Entries pointing to words and elements
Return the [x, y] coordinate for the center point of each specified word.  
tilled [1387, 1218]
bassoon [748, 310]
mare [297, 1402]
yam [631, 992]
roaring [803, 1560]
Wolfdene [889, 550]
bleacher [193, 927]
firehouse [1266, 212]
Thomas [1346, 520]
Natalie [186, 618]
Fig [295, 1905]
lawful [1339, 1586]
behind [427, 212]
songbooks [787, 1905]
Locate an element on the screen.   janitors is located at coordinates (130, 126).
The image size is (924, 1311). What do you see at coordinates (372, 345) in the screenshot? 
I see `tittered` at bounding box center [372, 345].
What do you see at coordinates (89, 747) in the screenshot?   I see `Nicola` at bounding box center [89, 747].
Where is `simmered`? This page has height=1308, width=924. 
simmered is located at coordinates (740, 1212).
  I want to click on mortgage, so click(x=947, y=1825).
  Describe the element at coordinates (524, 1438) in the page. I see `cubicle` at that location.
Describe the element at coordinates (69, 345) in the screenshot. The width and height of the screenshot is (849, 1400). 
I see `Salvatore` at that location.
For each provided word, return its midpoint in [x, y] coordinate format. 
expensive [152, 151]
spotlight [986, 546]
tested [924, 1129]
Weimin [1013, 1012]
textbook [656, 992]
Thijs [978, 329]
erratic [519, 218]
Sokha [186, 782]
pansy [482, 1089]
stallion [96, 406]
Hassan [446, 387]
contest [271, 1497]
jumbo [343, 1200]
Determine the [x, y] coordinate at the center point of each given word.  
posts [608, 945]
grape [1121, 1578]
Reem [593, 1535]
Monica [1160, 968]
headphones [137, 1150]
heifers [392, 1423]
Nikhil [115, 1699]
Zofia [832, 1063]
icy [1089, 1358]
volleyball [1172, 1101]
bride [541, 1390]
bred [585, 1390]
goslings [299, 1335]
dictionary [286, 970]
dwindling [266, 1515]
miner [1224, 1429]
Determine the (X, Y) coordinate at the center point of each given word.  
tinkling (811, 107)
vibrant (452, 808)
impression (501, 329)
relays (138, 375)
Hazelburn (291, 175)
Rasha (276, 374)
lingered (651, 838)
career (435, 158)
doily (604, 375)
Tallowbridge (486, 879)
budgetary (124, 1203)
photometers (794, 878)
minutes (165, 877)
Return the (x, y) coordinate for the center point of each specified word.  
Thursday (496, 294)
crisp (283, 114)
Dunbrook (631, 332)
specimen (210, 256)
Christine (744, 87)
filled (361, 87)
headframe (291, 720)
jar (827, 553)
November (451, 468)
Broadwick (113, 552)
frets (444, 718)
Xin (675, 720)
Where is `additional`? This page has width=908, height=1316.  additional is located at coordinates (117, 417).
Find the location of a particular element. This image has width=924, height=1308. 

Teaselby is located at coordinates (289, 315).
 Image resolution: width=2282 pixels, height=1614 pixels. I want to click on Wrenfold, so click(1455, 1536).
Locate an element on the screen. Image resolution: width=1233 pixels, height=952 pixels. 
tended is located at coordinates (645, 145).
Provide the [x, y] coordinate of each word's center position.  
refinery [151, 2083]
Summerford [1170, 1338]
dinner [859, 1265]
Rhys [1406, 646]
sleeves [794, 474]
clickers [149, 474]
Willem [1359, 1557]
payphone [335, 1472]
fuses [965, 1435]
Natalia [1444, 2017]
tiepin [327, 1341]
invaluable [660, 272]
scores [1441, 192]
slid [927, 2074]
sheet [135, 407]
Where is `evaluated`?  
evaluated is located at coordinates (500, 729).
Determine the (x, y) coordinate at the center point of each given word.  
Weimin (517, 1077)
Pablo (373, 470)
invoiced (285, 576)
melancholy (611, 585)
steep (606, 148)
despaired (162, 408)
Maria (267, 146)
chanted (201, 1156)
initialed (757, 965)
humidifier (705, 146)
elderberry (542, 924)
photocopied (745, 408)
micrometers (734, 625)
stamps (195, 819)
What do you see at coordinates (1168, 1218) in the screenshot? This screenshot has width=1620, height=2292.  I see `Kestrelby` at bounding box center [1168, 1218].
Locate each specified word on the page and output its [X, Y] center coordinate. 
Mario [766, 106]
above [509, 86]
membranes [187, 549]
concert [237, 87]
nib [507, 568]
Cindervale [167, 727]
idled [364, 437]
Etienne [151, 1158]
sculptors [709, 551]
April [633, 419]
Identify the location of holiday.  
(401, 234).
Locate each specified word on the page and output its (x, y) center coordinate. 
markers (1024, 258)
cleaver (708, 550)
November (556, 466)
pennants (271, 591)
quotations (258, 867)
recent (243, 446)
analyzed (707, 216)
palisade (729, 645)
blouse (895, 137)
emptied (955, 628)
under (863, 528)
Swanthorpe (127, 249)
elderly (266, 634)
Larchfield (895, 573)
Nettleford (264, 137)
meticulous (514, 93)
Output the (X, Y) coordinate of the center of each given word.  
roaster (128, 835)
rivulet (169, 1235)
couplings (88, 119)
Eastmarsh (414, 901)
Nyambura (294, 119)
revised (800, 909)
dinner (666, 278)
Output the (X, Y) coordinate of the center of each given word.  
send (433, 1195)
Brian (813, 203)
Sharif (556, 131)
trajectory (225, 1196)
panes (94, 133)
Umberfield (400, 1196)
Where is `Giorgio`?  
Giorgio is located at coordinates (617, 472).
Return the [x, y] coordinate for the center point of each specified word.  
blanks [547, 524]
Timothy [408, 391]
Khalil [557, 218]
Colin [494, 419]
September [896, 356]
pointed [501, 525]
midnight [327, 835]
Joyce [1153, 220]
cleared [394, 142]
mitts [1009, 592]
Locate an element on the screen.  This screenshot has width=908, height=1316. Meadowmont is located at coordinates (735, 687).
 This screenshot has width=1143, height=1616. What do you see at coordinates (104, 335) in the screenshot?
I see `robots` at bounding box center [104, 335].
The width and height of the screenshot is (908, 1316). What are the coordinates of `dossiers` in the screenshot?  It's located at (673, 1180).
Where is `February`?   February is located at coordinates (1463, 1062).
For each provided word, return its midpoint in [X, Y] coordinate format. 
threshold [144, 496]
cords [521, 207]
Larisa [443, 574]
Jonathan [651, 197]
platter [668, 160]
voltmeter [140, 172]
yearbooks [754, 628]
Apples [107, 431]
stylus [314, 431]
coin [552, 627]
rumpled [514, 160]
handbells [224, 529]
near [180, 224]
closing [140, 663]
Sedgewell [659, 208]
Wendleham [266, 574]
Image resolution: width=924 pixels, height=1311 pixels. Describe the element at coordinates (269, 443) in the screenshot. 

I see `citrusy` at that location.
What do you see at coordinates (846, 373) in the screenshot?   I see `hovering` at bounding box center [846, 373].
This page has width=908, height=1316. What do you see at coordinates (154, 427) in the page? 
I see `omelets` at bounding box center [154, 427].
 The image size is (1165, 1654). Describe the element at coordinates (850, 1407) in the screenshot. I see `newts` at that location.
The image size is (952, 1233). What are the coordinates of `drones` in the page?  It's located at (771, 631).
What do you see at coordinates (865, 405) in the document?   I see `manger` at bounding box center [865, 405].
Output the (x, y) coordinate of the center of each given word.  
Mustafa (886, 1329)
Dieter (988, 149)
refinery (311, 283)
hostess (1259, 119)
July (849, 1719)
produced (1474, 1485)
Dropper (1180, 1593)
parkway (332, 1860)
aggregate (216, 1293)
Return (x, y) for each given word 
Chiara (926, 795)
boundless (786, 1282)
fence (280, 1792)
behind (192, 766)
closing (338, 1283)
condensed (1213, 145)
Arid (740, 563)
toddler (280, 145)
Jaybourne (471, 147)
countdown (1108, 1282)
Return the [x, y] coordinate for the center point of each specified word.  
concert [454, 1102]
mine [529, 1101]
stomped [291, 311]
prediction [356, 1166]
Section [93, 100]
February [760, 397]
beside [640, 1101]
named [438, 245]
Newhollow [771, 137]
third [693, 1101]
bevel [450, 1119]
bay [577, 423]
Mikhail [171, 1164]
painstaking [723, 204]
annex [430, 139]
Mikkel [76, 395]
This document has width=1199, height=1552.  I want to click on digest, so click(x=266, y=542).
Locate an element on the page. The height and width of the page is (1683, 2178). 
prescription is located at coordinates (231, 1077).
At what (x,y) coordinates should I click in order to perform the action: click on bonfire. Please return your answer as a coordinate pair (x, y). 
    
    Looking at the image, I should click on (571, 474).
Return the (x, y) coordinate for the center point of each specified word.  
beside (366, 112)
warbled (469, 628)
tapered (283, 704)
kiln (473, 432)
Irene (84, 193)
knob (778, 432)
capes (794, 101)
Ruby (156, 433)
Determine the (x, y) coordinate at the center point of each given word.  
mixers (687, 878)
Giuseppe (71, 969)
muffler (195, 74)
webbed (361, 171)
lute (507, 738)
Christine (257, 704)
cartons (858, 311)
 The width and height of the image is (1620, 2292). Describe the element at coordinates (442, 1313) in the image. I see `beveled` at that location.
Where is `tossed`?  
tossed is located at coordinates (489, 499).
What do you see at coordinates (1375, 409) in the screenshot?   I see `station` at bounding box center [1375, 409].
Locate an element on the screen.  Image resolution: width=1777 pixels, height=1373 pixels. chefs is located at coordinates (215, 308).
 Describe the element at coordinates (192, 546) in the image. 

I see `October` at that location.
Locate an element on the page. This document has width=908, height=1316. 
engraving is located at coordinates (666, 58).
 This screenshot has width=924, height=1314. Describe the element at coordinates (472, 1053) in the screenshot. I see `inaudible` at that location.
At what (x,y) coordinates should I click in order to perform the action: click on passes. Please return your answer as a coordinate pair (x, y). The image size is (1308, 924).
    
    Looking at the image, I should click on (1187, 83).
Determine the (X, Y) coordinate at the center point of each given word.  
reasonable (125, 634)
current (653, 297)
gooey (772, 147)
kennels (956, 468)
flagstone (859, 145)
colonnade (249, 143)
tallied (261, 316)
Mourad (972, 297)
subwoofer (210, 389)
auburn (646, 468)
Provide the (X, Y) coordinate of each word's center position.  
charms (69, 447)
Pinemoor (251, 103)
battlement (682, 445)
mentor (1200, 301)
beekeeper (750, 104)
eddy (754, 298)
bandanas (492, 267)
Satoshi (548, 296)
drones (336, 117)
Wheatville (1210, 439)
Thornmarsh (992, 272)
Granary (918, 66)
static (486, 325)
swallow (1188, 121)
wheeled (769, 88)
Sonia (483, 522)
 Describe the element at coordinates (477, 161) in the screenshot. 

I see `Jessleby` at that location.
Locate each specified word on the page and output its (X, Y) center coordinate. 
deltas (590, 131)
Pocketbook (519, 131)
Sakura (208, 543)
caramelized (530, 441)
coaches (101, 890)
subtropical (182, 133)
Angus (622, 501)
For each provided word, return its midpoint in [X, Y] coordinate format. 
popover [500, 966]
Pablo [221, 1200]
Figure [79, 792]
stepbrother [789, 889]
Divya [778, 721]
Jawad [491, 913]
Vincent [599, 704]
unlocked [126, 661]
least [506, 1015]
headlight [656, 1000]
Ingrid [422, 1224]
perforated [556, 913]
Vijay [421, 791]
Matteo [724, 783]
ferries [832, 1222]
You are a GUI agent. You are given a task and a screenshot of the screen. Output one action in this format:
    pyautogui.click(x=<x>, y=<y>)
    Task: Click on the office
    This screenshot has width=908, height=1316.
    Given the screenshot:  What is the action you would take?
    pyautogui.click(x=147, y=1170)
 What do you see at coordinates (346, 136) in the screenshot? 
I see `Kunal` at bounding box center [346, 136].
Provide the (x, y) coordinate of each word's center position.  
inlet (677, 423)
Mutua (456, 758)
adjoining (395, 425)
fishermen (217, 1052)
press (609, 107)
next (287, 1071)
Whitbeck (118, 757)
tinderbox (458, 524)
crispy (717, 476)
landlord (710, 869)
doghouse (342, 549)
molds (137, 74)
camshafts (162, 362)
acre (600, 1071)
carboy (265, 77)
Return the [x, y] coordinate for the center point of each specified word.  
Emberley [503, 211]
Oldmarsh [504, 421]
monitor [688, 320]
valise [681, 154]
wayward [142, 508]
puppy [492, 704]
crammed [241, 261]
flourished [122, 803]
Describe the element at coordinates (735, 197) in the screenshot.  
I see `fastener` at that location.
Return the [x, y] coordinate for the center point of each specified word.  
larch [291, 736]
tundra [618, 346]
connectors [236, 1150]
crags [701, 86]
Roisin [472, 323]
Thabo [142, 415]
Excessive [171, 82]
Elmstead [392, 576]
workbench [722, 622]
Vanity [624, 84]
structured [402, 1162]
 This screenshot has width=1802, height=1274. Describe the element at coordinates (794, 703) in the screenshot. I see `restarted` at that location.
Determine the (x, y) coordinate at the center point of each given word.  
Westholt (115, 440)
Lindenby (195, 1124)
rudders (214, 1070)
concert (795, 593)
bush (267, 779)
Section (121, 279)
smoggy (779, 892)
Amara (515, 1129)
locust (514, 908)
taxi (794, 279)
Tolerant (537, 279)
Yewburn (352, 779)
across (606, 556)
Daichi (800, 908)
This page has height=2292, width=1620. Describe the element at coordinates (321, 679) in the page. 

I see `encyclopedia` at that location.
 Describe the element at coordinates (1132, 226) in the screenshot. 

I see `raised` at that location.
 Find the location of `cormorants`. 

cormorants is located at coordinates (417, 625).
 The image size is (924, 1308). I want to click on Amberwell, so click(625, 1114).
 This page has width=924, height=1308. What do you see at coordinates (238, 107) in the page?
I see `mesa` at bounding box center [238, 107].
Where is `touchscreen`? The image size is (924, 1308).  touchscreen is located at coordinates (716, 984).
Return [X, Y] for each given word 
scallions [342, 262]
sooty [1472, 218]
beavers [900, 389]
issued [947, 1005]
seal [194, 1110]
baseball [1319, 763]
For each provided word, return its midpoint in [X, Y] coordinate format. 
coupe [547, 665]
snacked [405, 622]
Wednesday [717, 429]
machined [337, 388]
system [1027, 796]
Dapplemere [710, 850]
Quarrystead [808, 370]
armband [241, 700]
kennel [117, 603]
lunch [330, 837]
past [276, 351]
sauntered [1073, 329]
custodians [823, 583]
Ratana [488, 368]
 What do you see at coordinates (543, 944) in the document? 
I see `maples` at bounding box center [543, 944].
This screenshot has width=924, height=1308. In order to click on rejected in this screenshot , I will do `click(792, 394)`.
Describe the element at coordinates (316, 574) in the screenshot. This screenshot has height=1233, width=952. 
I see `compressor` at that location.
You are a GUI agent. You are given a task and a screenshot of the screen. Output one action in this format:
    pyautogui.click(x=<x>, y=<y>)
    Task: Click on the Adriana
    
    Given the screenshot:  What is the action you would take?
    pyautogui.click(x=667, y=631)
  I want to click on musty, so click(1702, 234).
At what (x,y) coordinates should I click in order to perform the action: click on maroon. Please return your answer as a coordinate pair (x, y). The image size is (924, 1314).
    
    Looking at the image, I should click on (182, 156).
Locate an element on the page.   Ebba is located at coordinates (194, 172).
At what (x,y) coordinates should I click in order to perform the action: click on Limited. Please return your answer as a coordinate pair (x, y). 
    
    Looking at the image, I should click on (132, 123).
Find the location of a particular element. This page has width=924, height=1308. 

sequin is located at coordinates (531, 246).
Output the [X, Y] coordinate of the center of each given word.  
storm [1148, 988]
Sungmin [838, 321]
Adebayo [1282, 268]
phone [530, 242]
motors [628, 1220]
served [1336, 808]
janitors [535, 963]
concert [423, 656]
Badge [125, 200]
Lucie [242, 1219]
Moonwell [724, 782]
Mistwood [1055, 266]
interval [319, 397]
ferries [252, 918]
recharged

PROBLEM REQUIREMENTS
Starting at the beginning of the records and ending with the line that contains "songbooks [787, 1905]", recast those lines as a JSON list of strings with one string per line, leaving out any blank lines.

COMPLETE OUTPUT
[
  "Return the [x, y] coordinate for the center point of each specified word.  ",
  "tilled [1387, 1218]",
  "bassoon [748, 310]",
  "mare [297, 1402]",
  "yam [631, 992]",
  "roaring [803, 1560]",
  "Wolfdene [889, 550]",
  "bleacher [193, 927]",
  "firehouse [1266, 212]",
  "Thomas [1346, 520]",
  "Natalie [186, 618]",
  "Fig [295, 1905]",
  "lawful [1339, 1586]",
  "behind [427, 212]",
  "songbooks [787, 1905]"
]